**Work to do**: Type out the material below exactly.

==*==

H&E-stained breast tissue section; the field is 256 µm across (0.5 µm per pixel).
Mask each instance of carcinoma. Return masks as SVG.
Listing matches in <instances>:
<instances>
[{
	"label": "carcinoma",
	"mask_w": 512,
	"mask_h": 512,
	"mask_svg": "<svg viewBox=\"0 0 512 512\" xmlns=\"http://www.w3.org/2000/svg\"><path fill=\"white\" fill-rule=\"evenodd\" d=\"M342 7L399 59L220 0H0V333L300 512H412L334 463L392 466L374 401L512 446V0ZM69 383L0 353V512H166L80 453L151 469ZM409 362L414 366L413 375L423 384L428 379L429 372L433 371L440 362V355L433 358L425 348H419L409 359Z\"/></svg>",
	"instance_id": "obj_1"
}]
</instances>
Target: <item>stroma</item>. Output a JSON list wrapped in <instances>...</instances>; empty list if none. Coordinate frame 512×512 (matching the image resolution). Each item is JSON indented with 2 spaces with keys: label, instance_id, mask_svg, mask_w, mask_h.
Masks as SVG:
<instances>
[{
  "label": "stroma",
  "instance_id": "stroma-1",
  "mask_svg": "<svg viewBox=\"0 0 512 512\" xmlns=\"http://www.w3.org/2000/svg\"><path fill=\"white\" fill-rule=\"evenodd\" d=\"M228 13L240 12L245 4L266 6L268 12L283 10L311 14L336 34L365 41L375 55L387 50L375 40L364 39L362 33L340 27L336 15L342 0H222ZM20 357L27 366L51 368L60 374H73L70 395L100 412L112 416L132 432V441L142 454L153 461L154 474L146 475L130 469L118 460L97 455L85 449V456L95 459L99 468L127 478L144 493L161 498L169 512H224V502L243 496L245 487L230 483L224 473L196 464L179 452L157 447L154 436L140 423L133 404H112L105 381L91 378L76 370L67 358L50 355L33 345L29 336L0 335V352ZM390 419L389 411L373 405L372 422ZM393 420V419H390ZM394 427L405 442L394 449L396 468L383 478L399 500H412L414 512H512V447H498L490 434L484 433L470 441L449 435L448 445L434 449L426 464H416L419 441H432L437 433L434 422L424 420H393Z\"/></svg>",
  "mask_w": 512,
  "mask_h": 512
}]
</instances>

==*==

**Exercise response**:
H&E-stained breast tissue section; the field is 256 µm across (0.5 µm per pixel).
Mask each instance of carcinoma. Return masks as SVG.
Listing matches in <instances>:
<instances>
[{
	"label": "carcinoma",
	"mask_w": 512,
	"mask_h": 512,
	"mask_svg": "<svg viewBox=\"0 0 512 512\" xmlns=\"http://www.w3.org/2000/svg\"><path fill=\"white\" fill-rule=\"evenodd\" d=\"M342 7L399 59L220 0H0V333L300 512H412L334 463L392 466L374 401L512 446V0ZM69 383L0 353V512H166L80 453L151 469ZM409 362L414 366L413 375L423 384L428 379L429 372L433 371L440 362V355L433 358L425 348H419L409 359Z\"/></svg>",
	"instance_id": "obj_1"
}]
</instances>
Target: <item>stroma</item>. Output a JSON list wrapped in <instances>...</instances>; empty list if none. Coordinate frame 512×512 (matching the image resolution). Each item is JSON indented with 2 spaces with keys: label, instance_id, mask_svg, mask_w, mask_h.
Masks as SVG:
<instances>
[{
  "label": "stroma",
  "instance_id": "stroma-1",
  "mask_svg": "<svg viewBox=\"0 0 512 512\" xmlns=\"http://www.w3.org/2000/svg\"><path fill=\"white\" fill-rule=\"evenodd\" d=\"M228 13L240 12L245 4L266 6L268 12L283 10L311 14L336 34L365 41L375 55L387 50L375 40L364 39L362 33L340 27L336 15L342 0H222ZM20 357L27 366L51 368L60 374H73L70 395L100 412L112 416L132 432V441L142 454L153 461L154 474L146 475L130 469L118 460L97 455L85 449V456L95 459L99 468L127 478L144 493L161 498L169 512H224V502L243 496L245 487L230 483L224 473L196 464L179 452L157 447L154 436L140 423L133 404H112L105 381L91 378L76 370L67 358L50 355L33 345L29 336L0 335V352ZM390 419L389 411L373 405L372 422ZM393 420V419H390ZM394 427L405 442L394 449L396 468L383 478L399 500H412L414 512H512V447H498L490 434L484 433L470 441L449 435L448 445L434 449L426 464H416L419 441H432L437 433L434 422L424 420H393Z\"/></svg>",
  "mask_w": 512,
  "mask_h": 512
}]
</instances>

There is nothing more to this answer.